[Dataset entries]
_ _ _ _
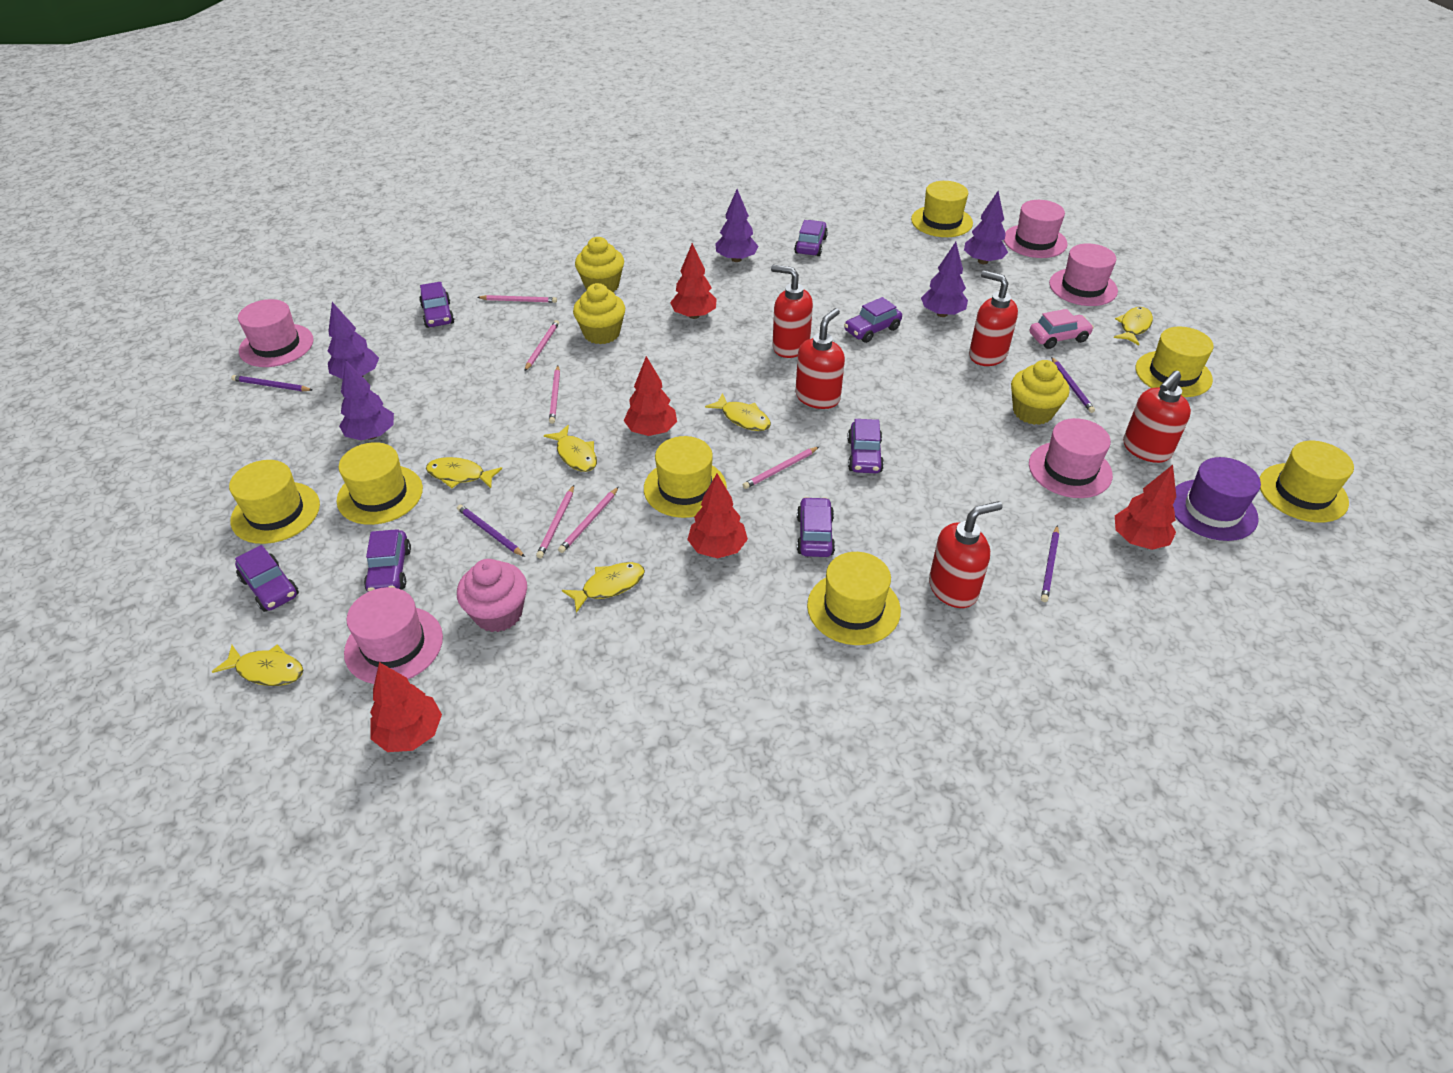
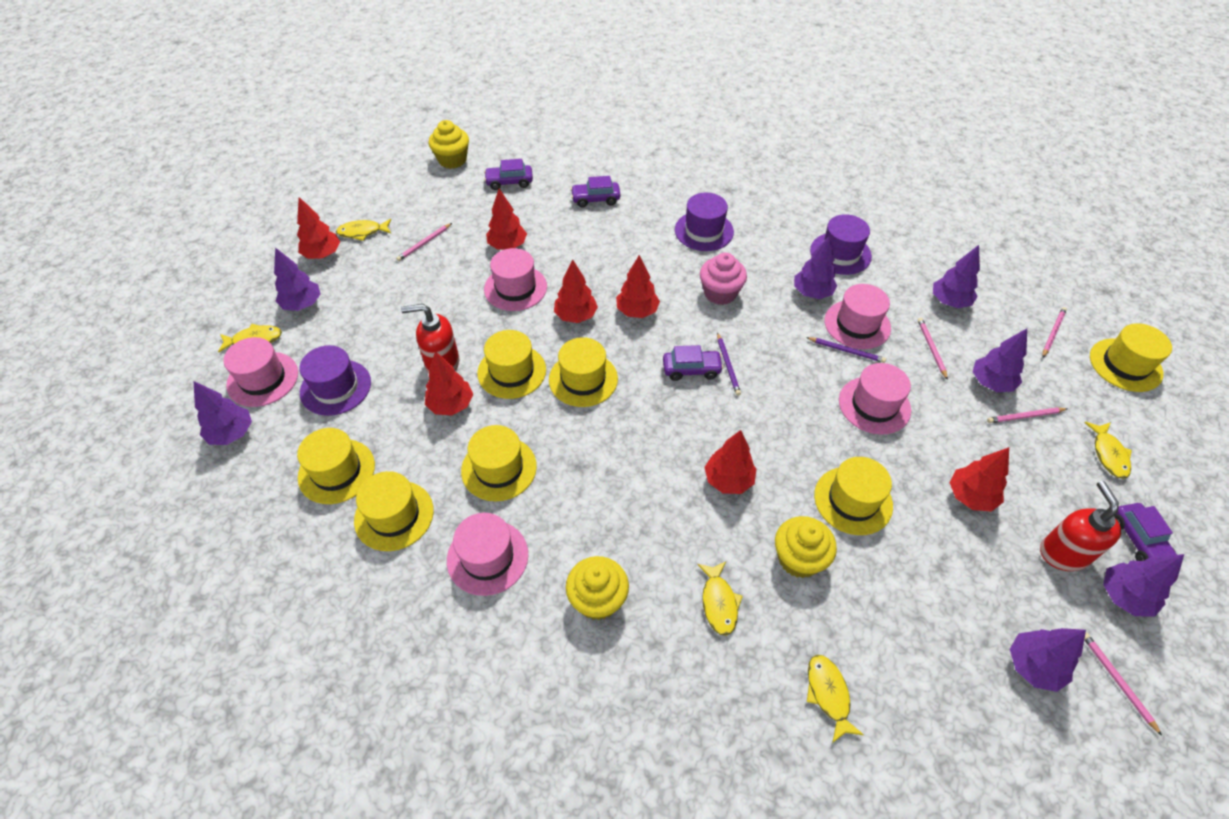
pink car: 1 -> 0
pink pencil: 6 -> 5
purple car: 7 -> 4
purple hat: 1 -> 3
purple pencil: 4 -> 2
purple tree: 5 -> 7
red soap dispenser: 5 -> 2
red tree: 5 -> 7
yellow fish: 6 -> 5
_ _ _ _
→ Your objective: Would you copy out all the data exactly, without the images?

→ Written solution:
pink car: 1 -> 0
pink pencil: 6 -> 5
purple car: 7 -> 4
purple hat: 1 -> 3
purple pencil: 4 -> 2
purple tree: 5 -> 7
red soap dispenser: 5 -> 2
red tree: 5 -> 7
yellow fish: 6 -> 5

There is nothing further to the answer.